▶ **Exercise brief**: Your answer must restate the listing below word for word and contain no images.

▶ **Data**:
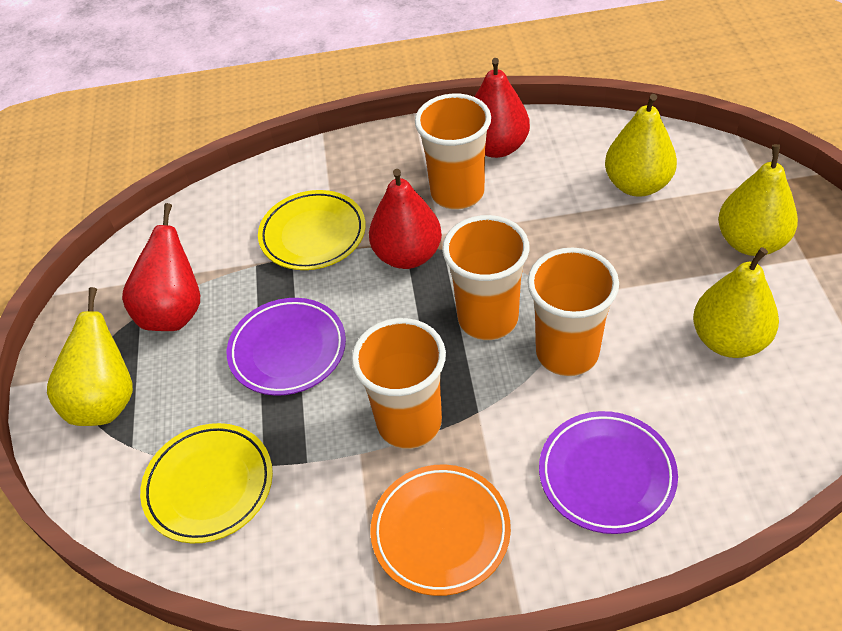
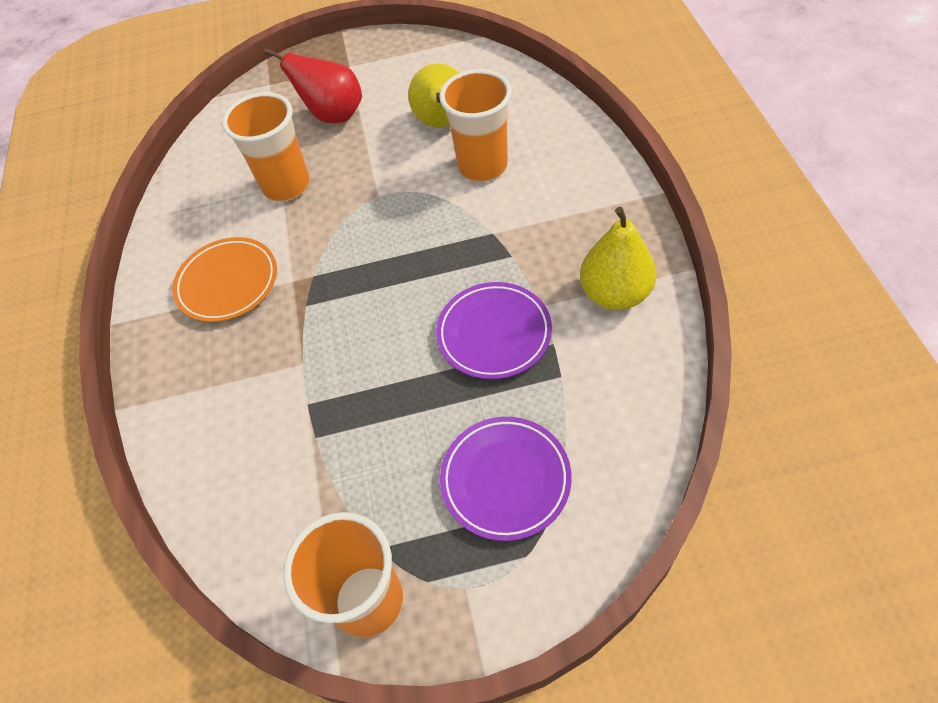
orange cup: 4 -> 3
red pear: 3 -> 1
yellow pear: 4 -> 2
yellow plate: 2 -> 0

▶ **Solution below**:
orange cup: 4 -> 3
red pear: 3 -> 1
yellow pear: 4 -> 2
yellow plate: 2 -> 0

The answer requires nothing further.